Your objective —
Treat the line containing "blue brick B11:C12" as the first line and the final line of the material below as the last; reproduce that range exactly.

Data segment —
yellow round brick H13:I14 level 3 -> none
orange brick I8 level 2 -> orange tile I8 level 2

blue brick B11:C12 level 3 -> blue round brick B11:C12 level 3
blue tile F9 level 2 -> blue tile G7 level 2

Solved problem —
blue brick B11:C12 level 3 -> blue round brick B11:C12 level 3
blue tile F9 level 2 -> blue tile G7 level 2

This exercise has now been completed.